TO DO
Produce an exact copy of the lines below, starting at the first and ending with the line containing "R11: 22k (SIG24, VA) -> 56k (SIG24, VA)".

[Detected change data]

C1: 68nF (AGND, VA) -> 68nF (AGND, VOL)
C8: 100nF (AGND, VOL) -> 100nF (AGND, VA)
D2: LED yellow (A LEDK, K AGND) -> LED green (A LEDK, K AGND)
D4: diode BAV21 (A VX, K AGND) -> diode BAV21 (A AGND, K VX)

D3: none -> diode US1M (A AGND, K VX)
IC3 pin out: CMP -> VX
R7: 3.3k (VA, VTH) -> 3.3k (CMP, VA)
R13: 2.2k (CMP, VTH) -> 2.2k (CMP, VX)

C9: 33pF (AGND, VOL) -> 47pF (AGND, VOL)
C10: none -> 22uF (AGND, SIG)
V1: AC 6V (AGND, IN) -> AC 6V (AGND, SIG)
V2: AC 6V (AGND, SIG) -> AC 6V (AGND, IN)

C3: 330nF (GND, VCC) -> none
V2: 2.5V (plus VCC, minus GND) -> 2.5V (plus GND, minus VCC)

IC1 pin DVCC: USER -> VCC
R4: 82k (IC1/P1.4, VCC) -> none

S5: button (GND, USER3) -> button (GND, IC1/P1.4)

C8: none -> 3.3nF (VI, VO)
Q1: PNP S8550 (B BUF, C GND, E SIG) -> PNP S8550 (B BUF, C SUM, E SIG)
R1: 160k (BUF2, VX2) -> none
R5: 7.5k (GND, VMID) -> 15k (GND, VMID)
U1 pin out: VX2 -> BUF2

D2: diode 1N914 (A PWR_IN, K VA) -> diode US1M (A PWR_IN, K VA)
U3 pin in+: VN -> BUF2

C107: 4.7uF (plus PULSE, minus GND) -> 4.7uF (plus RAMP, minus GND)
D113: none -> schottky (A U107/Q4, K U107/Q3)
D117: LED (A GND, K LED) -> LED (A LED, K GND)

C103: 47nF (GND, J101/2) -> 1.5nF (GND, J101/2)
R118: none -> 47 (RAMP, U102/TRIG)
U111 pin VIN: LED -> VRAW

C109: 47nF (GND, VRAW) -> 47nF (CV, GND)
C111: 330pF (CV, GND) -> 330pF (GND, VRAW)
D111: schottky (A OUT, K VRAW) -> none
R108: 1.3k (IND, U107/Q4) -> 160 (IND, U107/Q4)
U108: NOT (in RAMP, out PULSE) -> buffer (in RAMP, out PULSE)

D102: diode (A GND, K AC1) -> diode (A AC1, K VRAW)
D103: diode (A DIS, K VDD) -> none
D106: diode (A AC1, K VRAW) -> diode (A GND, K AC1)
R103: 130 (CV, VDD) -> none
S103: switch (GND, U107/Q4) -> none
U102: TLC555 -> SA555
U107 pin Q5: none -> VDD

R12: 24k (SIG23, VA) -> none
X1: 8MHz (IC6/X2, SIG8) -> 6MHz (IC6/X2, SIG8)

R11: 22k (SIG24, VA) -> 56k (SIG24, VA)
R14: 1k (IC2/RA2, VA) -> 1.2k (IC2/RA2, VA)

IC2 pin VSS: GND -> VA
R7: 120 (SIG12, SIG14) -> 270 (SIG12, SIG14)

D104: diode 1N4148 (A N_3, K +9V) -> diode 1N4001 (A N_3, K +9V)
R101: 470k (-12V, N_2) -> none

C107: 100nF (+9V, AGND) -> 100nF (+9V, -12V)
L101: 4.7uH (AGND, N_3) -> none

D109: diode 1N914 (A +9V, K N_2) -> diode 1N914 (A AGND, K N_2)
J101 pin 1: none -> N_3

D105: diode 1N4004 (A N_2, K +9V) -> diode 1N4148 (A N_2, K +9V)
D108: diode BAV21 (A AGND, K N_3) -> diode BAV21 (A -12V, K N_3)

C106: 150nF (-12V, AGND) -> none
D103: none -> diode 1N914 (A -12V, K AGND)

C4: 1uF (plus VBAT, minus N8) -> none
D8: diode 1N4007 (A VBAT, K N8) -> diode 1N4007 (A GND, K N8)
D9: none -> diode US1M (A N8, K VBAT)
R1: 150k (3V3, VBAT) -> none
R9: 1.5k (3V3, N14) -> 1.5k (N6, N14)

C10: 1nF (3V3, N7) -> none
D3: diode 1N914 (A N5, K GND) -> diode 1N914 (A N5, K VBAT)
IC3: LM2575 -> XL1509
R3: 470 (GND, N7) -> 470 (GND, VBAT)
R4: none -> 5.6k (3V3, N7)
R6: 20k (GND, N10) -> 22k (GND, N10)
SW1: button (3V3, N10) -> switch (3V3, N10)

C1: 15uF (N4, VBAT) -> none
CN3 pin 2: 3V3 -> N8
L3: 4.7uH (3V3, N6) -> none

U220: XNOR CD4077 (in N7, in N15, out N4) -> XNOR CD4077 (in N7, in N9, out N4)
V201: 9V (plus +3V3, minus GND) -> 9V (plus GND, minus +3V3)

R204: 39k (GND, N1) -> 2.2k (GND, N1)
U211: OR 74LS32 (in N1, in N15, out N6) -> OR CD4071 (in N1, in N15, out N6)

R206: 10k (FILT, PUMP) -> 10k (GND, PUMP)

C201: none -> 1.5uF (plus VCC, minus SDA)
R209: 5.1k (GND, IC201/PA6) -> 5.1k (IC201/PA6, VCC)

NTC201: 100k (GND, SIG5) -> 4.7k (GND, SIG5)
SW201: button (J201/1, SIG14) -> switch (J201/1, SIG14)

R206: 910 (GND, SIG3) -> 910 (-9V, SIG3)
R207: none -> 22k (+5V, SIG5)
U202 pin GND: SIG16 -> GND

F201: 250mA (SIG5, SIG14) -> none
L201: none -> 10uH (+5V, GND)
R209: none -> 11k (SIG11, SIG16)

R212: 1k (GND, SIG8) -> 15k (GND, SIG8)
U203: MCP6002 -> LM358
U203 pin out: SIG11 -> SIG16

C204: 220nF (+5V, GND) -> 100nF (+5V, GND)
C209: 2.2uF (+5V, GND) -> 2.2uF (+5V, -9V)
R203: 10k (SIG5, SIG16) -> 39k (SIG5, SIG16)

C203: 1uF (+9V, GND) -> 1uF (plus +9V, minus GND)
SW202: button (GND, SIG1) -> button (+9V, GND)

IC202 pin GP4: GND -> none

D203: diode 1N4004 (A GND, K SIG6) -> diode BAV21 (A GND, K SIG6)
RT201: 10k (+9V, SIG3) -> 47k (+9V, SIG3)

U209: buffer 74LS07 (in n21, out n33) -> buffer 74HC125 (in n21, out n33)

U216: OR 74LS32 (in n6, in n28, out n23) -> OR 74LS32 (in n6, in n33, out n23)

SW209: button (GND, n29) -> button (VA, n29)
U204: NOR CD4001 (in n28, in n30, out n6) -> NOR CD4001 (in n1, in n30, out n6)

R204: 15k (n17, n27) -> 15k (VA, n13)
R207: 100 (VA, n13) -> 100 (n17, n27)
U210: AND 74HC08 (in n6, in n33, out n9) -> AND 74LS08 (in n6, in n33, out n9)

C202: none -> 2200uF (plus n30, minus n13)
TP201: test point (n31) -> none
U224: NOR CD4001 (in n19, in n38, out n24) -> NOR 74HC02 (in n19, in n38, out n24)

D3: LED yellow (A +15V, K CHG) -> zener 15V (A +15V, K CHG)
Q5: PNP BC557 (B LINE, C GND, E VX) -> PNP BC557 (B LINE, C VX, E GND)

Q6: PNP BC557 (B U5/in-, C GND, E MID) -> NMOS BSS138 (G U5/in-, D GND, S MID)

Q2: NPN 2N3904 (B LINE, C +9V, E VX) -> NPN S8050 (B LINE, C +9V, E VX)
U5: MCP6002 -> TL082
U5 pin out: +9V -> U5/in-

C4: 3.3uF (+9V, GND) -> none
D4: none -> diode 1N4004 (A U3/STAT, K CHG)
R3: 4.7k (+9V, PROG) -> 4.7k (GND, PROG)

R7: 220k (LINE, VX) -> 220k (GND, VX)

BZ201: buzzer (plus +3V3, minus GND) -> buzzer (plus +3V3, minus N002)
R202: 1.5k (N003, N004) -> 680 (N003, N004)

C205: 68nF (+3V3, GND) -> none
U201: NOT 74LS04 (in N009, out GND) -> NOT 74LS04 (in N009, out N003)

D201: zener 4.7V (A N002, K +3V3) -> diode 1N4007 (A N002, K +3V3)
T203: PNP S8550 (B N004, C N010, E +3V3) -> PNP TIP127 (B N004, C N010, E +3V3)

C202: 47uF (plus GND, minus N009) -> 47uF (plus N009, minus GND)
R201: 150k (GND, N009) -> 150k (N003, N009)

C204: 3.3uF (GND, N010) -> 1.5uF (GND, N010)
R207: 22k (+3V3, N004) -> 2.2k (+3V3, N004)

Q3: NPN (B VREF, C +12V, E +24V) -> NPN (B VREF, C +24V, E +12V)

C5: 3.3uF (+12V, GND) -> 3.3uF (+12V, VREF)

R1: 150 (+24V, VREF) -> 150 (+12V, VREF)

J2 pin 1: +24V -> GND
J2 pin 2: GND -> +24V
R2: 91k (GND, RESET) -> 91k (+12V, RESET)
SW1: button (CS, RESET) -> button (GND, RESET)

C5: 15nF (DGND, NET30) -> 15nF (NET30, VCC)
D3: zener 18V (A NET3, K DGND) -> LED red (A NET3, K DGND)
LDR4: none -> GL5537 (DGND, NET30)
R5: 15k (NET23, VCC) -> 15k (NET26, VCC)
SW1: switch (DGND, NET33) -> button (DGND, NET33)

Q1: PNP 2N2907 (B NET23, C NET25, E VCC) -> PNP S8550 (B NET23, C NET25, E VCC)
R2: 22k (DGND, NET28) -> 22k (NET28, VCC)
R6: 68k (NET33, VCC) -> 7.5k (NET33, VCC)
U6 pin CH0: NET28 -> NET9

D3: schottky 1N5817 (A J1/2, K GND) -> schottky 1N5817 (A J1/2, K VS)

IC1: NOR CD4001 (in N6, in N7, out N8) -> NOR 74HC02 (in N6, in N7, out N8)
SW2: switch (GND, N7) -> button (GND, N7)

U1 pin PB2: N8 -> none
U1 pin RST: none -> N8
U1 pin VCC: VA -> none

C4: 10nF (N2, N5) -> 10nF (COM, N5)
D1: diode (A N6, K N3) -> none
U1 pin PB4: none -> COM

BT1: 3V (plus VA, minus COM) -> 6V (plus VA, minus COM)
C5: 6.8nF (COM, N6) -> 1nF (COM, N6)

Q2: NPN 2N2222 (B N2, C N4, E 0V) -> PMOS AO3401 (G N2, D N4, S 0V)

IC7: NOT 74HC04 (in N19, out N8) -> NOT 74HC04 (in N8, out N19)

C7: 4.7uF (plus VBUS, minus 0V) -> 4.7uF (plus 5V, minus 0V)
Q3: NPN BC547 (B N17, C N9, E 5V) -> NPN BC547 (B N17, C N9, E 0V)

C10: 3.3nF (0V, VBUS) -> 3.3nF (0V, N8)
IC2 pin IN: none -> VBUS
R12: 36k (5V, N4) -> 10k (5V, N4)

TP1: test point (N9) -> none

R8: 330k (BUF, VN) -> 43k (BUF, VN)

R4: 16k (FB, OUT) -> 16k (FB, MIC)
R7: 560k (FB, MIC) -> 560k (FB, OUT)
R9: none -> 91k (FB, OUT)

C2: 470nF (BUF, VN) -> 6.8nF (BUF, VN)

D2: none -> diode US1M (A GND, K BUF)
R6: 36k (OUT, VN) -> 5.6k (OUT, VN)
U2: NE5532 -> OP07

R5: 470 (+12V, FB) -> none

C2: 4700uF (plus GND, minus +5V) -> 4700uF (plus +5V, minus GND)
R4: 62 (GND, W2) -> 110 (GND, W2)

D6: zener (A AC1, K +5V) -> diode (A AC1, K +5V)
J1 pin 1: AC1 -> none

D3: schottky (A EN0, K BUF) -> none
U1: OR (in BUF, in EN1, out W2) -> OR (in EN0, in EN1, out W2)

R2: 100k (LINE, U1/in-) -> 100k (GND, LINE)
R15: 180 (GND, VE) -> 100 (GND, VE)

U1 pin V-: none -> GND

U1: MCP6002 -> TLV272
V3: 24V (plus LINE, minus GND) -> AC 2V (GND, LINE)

COMPLETED EXERCISE
C1: 68nF (AGND, VA) -> 68nF (AGND, VOL)
C8: 100nF (AGND, VOL) -> 100nF (AGND, VA)
D2: LED yellow (A LEDK, K AGND) -> LED green (A LEDK, K AGND)
D4: diode BAV21 (A VX, K AGND) -> diode BAV21 (A AGND, K VX)

D3: none -> diode US1M (A AGND, K VX)
IC3 pin out: CMP -> VX
R7: 3.3k (VA, VTH) -> 3.3k (CMP, VA)
R13: 2.2k (CMP, VTH) -> 2.2k (CMP, VX)

C9: 33pF (AGND, VOL) -> 47pF (AGND, VOL)
C10: none -> 22uF (AGND, SIG)
V1: AC 6V (AGND, IN) -> AC 6V (AGND, SIG)
V2: AC 6V (AGND, SIG) -> AC 6V (AGND, IN)

C3: 330nF (GND, VCC) -> none
V2: 2.5V (plus VCC, minus GND) -> 2.5V (plus GND, minus VCC)

IC1 pin DVCC: USER -> VCC
R4: 82k (IC1/P1.4, VCC) -> none

S5: button (GND, USER3) -> button (GND, IC1/P1.4)

C8: none -> 3.3nF (VI, VO)
Q1: PNP S8550 (B BUF, C GND, E SIG) -> PNP S8550 (B BUF, C SUM, E SIG)
R1: 160k (BUF2, VX2) -> none
R5: 7.5k (GND, VMID) -> 15k (GND, VMID)
U1 pin out: VX2 -> BUF2

D2: diode 1N914 (A PWR_IN, K VA) -> diode US1M (A PWR_IN, K VA)
U3 pin in+: VN -> BUF2

C107: 4.7uF (plus PULSE, minus GND) -> 4.7uF (plus RAMP, minus GND)
D113: none -> schottky (A U107/Q4, K U107/Q3)
D117: LED (A GND, K LED) -> LED (A LED, K GND)

C103: 47nF (GND, J101/2) -> 1.5nF (GND, J101/2)
R118: none -> 47 (RAMP, U102/TRIG)
U111 pin VIN: LED -> VRAW

C109: 47nF (GND, VRAW) -> 47nF (CV, GND)
C111: 330pF (CV, GND) -> 330pF (GND, VRAW)
D111: schottky (A OUT, K VRAW) -> none
R108: 1.3k (IND, U107/Q4) -> 160 (IND, U107/Q4)
U108: NOT (in RAMP, out PULSE) -> buffer (in RAMP, out PULSE)

D102: diode (A GND, K AC1) -> diode (A AC1, K VRAW)
D103: diode (A DIS, K VDD) -> none
D106: diode (A AC1, K VRAW) -> diode (A GND, K AC1)
R103: 130 (CV, VDD) -> none
S103: switch (GND, U107/Q4) -> none
U102: TLC555 -> SA555
U107 pin Q5: none -> VDD

R12: 24k (SIG23, VA) -> none
X1: 8MHz (IC6/X2, SIG8) -> 6MHz (IC6/X2, SIG8)

R11: 22k (SIG24, VA) -> 56k (SIG24, VA)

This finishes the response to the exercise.